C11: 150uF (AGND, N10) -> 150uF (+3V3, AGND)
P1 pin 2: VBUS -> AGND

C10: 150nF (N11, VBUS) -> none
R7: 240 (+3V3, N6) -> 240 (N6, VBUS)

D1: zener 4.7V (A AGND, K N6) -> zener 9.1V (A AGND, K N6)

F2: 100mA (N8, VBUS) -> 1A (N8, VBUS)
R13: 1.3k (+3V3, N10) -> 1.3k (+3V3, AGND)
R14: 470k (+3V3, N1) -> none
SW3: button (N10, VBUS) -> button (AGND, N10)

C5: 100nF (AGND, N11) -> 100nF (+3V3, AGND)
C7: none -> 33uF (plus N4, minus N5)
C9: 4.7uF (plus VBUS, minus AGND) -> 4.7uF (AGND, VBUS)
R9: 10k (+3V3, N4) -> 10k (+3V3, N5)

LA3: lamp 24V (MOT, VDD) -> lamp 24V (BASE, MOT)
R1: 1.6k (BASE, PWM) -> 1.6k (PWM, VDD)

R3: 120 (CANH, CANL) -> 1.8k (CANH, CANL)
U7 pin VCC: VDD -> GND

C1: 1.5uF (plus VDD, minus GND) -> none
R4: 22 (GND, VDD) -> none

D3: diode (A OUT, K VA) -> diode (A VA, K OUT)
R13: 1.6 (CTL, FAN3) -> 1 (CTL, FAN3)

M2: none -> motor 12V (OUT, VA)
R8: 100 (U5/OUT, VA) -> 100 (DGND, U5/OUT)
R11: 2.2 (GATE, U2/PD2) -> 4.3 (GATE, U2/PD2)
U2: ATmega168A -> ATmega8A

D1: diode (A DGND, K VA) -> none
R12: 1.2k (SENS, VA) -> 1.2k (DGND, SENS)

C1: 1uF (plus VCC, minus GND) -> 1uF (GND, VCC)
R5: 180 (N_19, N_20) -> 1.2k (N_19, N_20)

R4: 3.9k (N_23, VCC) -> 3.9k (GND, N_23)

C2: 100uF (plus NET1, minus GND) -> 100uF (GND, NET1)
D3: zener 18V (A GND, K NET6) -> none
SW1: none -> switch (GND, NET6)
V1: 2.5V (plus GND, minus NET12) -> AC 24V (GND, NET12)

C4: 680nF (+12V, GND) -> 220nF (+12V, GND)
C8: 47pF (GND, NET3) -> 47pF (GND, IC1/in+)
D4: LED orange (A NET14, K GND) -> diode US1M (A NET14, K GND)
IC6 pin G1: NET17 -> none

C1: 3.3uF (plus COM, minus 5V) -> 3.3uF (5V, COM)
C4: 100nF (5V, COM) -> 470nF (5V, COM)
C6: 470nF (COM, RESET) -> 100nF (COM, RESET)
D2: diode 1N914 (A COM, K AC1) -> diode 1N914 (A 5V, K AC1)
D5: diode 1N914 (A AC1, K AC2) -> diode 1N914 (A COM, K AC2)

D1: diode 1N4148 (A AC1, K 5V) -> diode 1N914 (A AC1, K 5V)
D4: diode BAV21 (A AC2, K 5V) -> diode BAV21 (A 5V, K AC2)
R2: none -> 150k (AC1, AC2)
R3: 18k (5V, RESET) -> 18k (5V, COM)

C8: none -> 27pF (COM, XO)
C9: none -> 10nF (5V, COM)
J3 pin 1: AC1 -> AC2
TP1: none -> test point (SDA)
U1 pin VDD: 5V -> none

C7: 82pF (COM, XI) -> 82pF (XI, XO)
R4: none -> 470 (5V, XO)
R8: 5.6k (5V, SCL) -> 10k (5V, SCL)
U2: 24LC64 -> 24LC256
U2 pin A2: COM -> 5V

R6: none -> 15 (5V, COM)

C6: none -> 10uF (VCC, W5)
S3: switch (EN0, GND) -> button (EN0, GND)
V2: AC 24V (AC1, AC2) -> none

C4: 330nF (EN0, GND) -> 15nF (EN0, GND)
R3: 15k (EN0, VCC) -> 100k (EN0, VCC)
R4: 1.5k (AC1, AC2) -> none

- WHAT IS REQUIRED:
Look through the material above for the word "BASE" and copy every line that has it.

- YOUR SOLUTION:
LA3: lamp 24V (MOT, VDD) -> lamp 24V (BASE, MOT)
R1: 1.6k (BASE, PWM) -> 1.6k (PWM, VDD)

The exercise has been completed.